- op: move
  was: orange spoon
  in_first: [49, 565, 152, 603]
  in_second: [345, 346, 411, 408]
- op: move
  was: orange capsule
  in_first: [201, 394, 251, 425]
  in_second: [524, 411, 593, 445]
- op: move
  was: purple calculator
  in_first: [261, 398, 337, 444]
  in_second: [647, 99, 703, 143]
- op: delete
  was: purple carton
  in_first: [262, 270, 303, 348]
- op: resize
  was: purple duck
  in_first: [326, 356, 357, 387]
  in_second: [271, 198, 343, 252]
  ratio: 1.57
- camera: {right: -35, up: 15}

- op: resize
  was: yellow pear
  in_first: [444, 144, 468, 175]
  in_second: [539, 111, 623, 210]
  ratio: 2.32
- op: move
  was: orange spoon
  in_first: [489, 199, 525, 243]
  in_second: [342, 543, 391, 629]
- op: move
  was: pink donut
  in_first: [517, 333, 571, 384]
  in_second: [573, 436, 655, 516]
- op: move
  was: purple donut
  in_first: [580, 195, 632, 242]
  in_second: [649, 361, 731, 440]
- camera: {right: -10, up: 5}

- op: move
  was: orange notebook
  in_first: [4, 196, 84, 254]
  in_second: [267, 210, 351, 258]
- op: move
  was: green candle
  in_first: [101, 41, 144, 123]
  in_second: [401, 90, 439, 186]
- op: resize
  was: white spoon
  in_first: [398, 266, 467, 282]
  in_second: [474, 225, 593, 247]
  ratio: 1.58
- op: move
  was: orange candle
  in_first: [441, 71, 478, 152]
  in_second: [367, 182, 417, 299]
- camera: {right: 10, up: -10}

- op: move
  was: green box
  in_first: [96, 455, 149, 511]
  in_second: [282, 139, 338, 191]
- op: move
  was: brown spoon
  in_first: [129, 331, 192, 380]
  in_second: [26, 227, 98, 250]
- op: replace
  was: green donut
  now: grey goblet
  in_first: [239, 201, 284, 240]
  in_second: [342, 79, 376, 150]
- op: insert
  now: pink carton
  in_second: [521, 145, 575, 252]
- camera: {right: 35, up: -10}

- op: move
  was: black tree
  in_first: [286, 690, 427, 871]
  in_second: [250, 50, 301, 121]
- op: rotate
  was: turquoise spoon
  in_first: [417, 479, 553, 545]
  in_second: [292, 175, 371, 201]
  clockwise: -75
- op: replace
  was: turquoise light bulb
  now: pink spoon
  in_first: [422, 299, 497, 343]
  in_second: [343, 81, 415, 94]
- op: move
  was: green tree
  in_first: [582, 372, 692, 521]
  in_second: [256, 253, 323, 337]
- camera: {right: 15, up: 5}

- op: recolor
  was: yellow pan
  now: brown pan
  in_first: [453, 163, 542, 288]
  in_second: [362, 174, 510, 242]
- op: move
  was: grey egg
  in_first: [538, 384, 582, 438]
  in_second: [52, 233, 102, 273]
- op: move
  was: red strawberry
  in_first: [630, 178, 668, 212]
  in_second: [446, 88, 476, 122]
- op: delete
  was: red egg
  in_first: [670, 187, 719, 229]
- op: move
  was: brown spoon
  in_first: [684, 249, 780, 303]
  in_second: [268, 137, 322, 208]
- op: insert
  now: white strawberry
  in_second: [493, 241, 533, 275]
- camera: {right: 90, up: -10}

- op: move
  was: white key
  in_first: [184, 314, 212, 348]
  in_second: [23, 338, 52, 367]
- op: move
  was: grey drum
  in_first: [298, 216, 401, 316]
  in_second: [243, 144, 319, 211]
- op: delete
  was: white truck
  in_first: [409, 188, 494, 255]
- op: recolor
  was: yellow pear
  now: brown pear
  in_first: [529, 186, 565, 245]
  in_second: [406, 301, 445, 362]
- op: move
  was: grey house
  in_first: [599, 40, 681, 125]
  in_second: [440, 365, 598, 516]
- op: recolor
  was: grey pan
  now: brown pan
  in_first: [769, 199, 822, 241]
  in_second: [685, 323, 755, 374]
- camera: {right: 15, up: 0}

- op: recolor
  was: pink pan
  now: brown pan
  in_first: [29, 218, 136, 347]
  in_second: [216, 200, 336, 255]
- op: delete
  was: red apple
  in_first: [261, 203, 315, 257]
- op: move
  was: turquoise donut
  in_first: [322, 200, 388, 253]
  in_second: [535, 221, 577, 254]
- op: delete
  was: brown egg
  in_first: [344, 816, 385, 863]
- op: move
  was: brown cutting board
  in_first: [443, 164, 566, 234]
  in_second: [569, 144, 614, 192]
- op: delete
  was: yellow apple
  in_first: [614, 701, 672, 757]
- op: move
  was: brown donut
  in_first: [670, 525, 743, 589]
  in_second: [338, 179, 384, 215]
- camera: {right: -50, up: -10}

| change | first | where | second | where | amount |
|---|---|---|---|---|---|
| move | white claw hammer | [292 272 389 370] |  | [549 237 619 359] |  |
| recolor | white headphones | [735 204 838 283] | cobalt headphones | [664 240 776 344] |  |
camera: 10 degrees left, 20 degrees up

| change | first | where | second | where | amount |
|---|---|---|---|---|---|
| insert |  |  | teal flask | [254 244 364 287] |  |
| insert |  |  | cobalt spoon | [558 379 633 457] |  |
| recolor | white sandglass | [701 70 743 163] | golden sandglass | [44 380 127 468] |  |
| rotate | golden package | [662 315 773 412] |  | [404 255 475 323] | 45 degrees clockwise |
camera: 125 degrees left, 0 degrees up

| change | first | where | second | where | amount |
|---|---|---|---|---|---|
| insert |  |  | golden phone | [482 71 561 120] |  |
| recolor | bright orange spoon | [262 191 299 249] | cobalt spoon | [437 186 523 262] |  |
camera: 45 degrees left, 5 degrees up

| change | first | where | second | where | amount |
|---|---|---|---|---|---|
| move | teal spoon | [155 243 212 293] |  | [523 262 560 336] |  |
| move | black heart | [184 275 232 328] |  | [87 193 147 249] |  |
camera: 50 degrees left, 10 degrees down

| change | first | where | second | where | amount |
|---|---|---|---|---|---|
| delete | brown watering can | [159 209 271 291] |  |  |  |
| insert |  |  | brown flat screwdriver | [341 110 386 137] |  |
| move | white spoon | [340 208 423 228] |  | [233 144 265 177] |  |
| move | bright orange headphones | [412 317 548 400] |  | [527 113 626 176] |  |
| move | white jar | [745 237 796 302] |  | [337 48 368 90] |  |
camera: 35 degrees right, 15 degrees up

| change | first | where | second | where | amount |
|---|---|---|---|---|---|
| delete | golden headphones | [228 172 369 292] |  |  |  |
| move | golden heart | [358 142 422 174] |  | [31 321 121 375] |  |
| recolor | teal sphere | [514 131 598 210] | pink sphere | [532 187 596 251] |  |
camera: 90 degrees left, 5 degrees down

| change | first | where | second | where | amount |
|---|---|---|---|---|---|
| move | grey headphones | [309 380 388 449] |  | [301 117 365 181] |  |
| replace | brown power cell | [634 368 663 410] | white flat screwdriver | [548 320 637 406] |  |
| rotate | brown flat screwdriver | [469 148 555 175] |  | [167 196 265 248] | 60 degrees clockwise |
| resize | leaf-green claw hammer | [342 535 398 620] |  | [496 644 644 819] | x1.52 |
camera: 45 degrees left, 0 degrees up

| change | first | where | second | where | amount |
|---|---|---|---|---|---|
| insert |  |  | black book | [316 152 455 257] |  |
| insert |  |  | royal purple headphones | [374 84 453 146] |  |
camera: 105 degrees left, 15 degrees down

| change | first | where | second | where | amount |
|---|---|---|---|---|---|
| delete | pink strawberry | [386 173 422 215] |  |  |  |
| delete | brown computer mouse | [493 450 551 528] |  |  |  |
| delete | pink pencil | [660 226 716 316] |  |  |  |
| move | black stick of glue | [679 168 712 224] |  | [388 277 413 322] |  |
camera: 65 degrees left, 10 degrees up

WHAT THE EXERCISE ASKS
Copy out the data shown above without altering anything.

WRITTEN RESPONSE
- op: move
  was: orange spoon
  in_first: [49, 565, 152, 603]
  in_second: [345, 346, 411, 408]
- op: move
  was: orange capsule
  in_first: [201, 394, 251, 425]
  in_second: [524, 411, 593, 445]
- op: move
  was: purple calculator
  in_first: [261, 398, 337, 444]
  in_second: [647, 99, 703, 143]
- op: delete
  was: purple carton
  in_first: [262, 270, 303, 348]
- op: resize
  was: purple duck
  in_first: [326, 356, 357, 387]
  in_second: [271, 198, 343, 252]
  ratio: 1.57
- camera: {right: -35, up: 15}

- op: resize
  was: yellow pear
  in_first: [444, 144, 468, 175]
  in_second: [539, 111, 623, 210]
  ratio: 2.32
- op: move
  was: orange spoon
  in_first: [489, 199, 525, 243]
  in_second: [342, 543, 391, 629]
- op: move
  was: pink donut
  in_first: [517, 333, 571, 384]
  in_second: [573, 436, 655, 516]
- op: move
  was: purple donut
  in_first: [580, 195, 632, 242]
  in_second: [649, 361, 731, 440]
- camera: {right: -10, up: 5}

- op: move
  was: orange notebook
  in_first: [4, 196, 84, 254]
  in_second: [267, 210, 351, 258]
- op: move
  was: green candle
  in_first: [101, 41, 144, 123]
  in_second: [401, 90, 439, 186]
- op: resize
  was: white spoon
  in_first: [398, 266, 467, 282]
  in_second: [474, 225, 593, 247]
  ratio: 1.58
- op: move
  was: orange candle
  in_first: [441, 71, 478, 152]
  in_second: [367, 182, 417, 299]
- camera: {right: 10, up: -10}

- op: move
  was: green box
  in_first: [96, 455, 149, 511]
  in_second: [282, 139, 338, 191]
- op: move
  was: brown spoon
  in_first: [129, 331, 192, 380]
  in_second: [26, 227, 98, 250]
- op: replace
  was: green donut
  now: grey goblet
  in_first: [239, 201, 284, 240]
  in_second: [342, 79, 376, 150]
- op: insert
  now: pink carton
  in_second: [521, 145, 575, 252]
- camera: {right: 35, up: -10}

- op: move
  was: black tree
  in_first: [286, 690, 427, 871]
  in_second: [250, 50, 301, 121]
- op: rotate
  was: turquoise spoon
  in_first: [417, 479, 553, 545]
  in_second: [292, 175, 371, 201]
  clockwise: -75
- op: replace
  was: turquoise light bulb
  now: pink spoon
  in_first: [422, 299, 497, 343]
  in_second: [343, 81, 415, 94]
- op: move
  was: green tree
  in_first: [582, 372, 692, 521]
  in_second: [256, 253, 323, 337]
- camera: {right: 15, up: 5}

- op: recolor
  was: yellow pan
  now: brown pan
  in_first: [453, 163, 542, 288]
  in_second: [362, 174, 510, 242]
- op: move
  was: grey egg
  in_first: [538, 384, 582, 438]
  in_second: [52, 233, 102, 273]
- op: move
  was: red strawberry
  in_first: [630, 178, 668, 212]
  in_second: [446, 88, 476, 122]
- op: delete
  was: red egg
  in_first: [670, 187, 719, 229]
- op: move
  was: brown spoon
  in_first: [684, 249, 780, 303]
  in_second: [268, 137, 322, 208]
- op: insert
  now: white strawberry
  in_second: [493, 241, 533, 275]
- camera: {right: 90, up: -10}

- op: move
  was: white key
  in_first: [184, 314, 212, 348]
  in_second: [23, 338, 52, 367]
- op: move
  was: grey drum
  in_first: [298, 216, 401, 316]
  in_second: [243, 144, 319, 211]
- op: delete
  was: white truck
  in_first: [409, 188, 494, 255]
- op: recolor
  was: yellow pear
  now: brown pear
  in_first: [529, 186, 565, 245]
  in_second: [406, 301, 445, 362]
- op: move
  was: grey house
  in_first: [599, 40, 681, 125]
  in_second: [440, 365, 598, 516]
- op: recolor
  was: grey pan
  now: brown pan
  in_first: [769, 199, 822, 241]
  in_second: [685, 323, 755, 374]
- camera: {right: 15, up: 0}

- op: recolor
  was: pink pan
  now: brown pan
  in_first: [29, 218, 136, 347]
  in_second: [216, 200, 336, 255]
- op: delete
  was: red apple
  in_first: [261, 203, 315, 257]
- op: move
  was: turquoise donut
  in_first: [322, 200, 388, 253]
  in_second: [535, 221, 577, 254]
- op: delete
  was: brown egg
  in_first: [344, 816, 385, 863]
- op: move
  was: brown cutting board
  in_first: [443, 164, 566, 234]
  in_second: [569, 144, 614, 192]
- op: delete
  was: yellow apple
  in_first: [614, 701, 672, 757]
- op: move
  was: brown donut
  in_first: [670, 525, 743, 589]
  in_second: [338, 179, 384, 215]
- camera: {right: -50, up: -10}

| change | first | where | second | where | amount |
|---|---|---|---|---|---|
| move | white claw hammer | [292 272 389 370] |  | [549 237 619 359] |  |
| recolor | white headphones | [735 204 838 283] | cobalt headphones | [664 240 776 344] |  |
camera: 10 degrees left, 20 degrees up

| change | first | where | second | where | amount |
|---|---|---|---|---|---|
| insert |  |  | teal flask | [254 244 364 287] |  |
| insert |  |  | cobalt spoon | [558 379 633 457] |  |
| recolor | white sandglass | [701 70 743 163] | golden sandglass | [44 380 127 468] |  |
| rotate | golden package | [662 315 773 412] |  | [404 255 475 323] | 45 degrees clockwise |
camera: 125 degrees left, 0 degrees up

| change | first | where | second | where | amount |
|---|---|---|---|---|---|
| insert |  |  | golden phone | [482 71 561 120] |  |
| recolor | bright orange spoon | [262 191 299 249] | cobalt spoon | [437 186 523 262] |  |
camera: 45 degrees left, 5 degrees up

| change | first | where | second | where | amount |
|---|---|---|---|---|---|
| move | teal spoon | [155 243 212 293] |  | [523 262 560 336] |  |
| move | black heart | [184 275 232 328] |  | [87 193 147 249] |  |
camera: 50 degrees left, 10 degrees down

| change | first | where | second | where | amount |
|---|---|---|---|---|---|
| delete | brown watering can | [159 209 271 291] |  |  |  |
| insert |  |  | brown flat screwdriver | [341 110 386 137] |  |
| move | white spoon | [340 208 423 228] |  | [233 144 265 177] |  |
| move | bright orange headphones | [412 317 548 400] |  | [527 113 626 176] |  |
| move | white jar | [745 237 796 302] |  | [337 48 368 90] |  |
camera: 35 degrees right, 15 degrees up

| change | first | where | second | where | amount |
|---|---|---|---|---|---|
| delete | golden headphones | [228 172 369 292] |  |  |  |
| move | golden heart | [358 142 422 174] |  | [31 321 121 375] |  |
| recolor | teal sphere | [514 131 598 210] | pink sphere | [532 187 596 251] |  |
camera: 90 degrees left, 5 degrees down

| change | first | where | second | where | amount |
|---|---|---|---|---|---|
| move | grey headphones | [309 380 388 449] |  | [301 117 365 181] |  |
| replace | brown power cell | [634 368 663 410] | white flat screwdriver | [548 320 637 406] |  |
| rotate | brown flat screwdriver | [469 148 555 175] |  | [167 196 265 248] | 60 degrees clockwise |
| resize | leaf-green claw hammer | [342 535 398 620] |  | [496 644 644 819] | x1.52 |
camera: 45 degrees left, 0 degrees up

| change | first | where | second | where | amount |
|---|---|---|---|---|---|
| insert |  |  | black book | [316 152 455 257] |  |
| insert |  |  | royal purple headphones | [374 84 453 146] |  |
camera: 105 degrees left, 15 degrees down

| change | first | where | second | where | amount |
|---|---|---|---|---|---|
| delete | pink strawberry | [386 173 422 215] |  |  |  |
| delete | brown computer mouse | [493 450 551 528] |  |  |  |
| delete | pink pencil | [660 226 716 316] |  |  |  |
| move | black stick of glue | [679 168 712 224] |  | [388 277 413 322] |  |
camera: 65 degrees left, 10 degrees up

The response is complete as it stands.